(MATERIAL PROVIDED Opens)

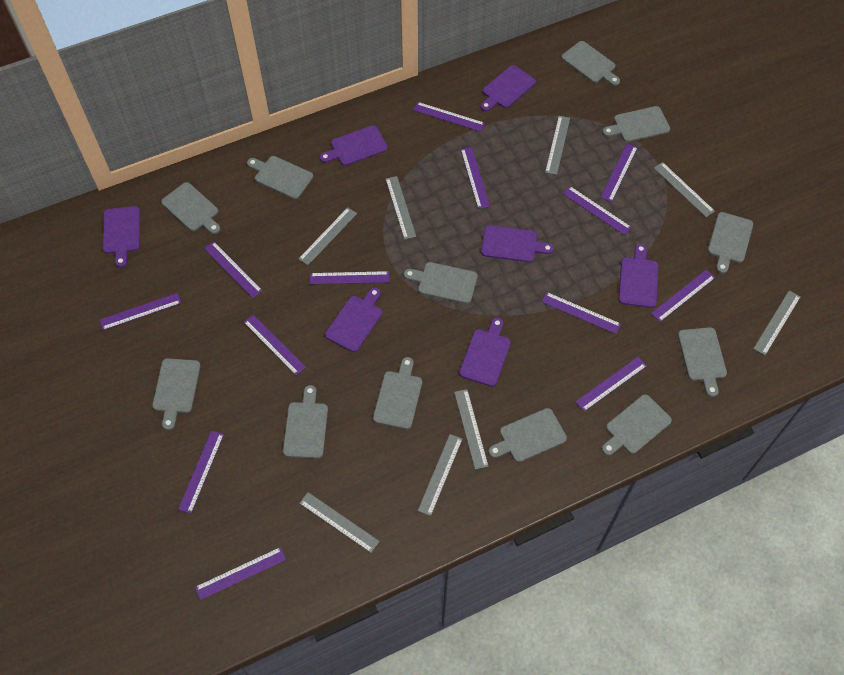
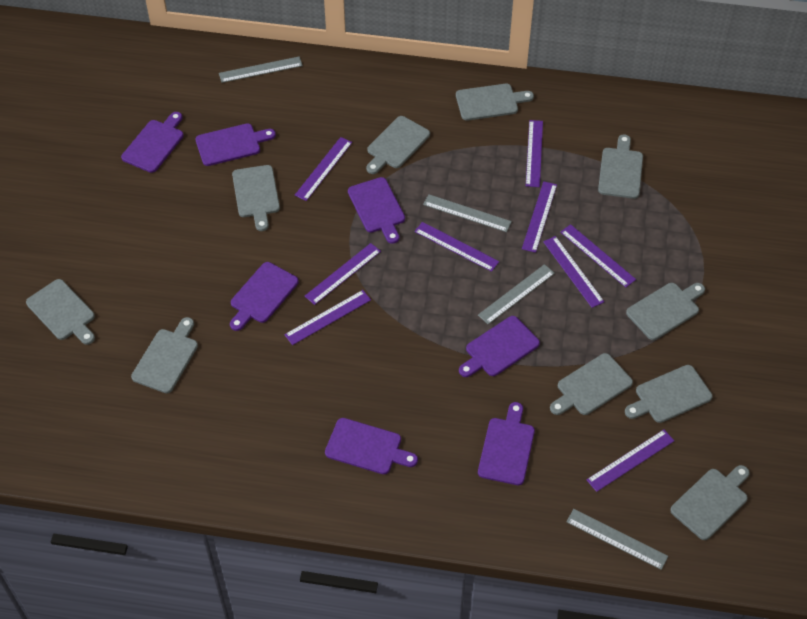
grey cutting board: 12 -> 10
grey ruler: 8 -> 4
purple ruler: 13 -> 9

(MATERIAL PROVIDED Closes)

WORK TO BE COMPLETED:
Leave the images aside and retype each line of the listing above exactly.

RESULT BELOW:
grey cutting board: 12 -> 10
grey ruler: 8 -> 4
purple ruler: 13 -> 9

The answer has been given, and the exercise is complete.